[Structured diff data]
_ _ _ _ _ _ _
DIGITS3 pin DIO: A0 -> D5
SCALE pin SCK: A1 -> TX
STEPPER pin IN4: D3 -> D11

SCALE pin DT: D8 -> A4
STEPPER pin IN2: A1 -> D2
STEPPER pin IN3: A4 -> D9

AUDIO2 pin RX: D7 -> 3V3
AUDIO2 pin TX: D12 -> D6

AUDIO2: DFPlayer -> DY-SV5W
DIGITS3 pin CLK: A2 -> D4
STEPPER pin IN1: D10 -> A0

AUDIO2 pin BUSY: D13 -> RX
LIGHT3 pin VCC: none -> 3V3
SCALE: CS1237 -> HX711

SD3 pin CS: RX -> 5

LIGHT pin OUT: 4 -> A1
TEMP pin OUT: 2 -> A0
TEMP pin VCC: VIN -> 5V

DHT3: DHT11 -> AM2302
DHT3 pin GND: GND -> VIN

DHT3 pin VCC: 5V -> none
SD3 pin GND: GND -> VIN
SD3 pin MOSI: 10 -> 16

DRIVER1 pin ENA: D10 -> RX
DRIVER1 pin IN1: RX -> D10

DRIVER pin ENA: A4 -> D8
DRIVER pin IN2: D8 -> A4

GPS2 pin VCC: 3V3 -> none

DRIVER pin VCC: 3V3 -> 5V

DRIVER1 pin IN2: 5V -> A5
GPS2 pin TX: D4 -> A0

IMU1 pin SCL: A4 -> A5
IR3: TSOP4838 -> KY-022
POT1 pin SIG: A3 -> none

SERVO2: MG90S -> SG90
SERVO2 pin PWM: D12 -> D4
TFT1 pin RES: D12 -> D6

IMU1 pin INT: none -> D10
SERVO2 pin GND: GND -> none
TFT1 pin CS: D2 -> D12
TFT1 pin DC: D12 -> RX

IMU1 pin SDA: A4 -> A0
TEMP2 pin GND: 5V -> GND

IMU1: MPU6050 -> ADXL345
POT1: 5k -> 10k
_ _ _ _ _ _ _
# Problem to solve
Type out every record above once more, exactly.

# Output of the task
DIGITS3 pin DIO: A0 -> D5
SCALE pin SCK: A1 -> TX
STEPPER pin IN4: D3 -> D11

SCALE pin DT: D8 -> A4
STEPPER pin IN2: A1 -> D2
STEPPER pin IN3: A4 -> D9

AUDIO2 pin RX: D7 -> 3V3
AUDIO2 pin TX: D12 -> D6

AUDIO2: DFPlayer -> DY-SV5W
DIGITS3 pin CLK: A2 -> D4
STEPPER pin IN1: D10 -> A0

AUDIO2 pin BUSY: D13 -> RX
LIGHT3 pin VCC: none -> 3V3
SCALE: CS1237 -> HX711

SD3 pin CS: RX -> 5

LIGHT pin OUT: 4 -> A1
TEMP pin OUT: 2 -> A0
TEMP pin VCC: VIN -> 5V

DHT3: DHT11 -> AM2302
DHT3 pin GND: GND -> VIN

DHT3 pin VCC: 5V -> none
SD3 pin GND: GND -> VIN
SD3 pin MOSI: 10 -> 16

DRIVER1 pin ENA: D10 -> RX
DRIVER1 pin IN1: RX -> D10

DRIVER pin ENA: A4 -> D8
DRIVER pin IN2: D8 -> A4

GPS2 pin VCC: 3V3 -> none

DRIVER pin VCC: 3V3 -> 5V

DRIVER1 pin IN2: 5V -> A5
GPS2 pin TX: D4 -> A0

IMU1 pin SCL: A4 -> A5
IR3: TSOP4838 -> KY-022
POT1 pin SIG: A3 -> none

SERVO2: MG90S -> SG90
SERVO2 pin PWM: D12 -> D4
TFT1 pin RES: D12 -> D6

IMU1 pin INT: none -> D10
SERVO2 pin GND: GND -> none
TFT1 pin CS: D2 -> D12
TFT1 pin DC: D12 -> RX

IMU1 pin SDA: A4 -> A0
TEMP2 pin GND: 5V -> GND

IMU1: MPU6050 -> ADXL345
POT1: 5k -> 10k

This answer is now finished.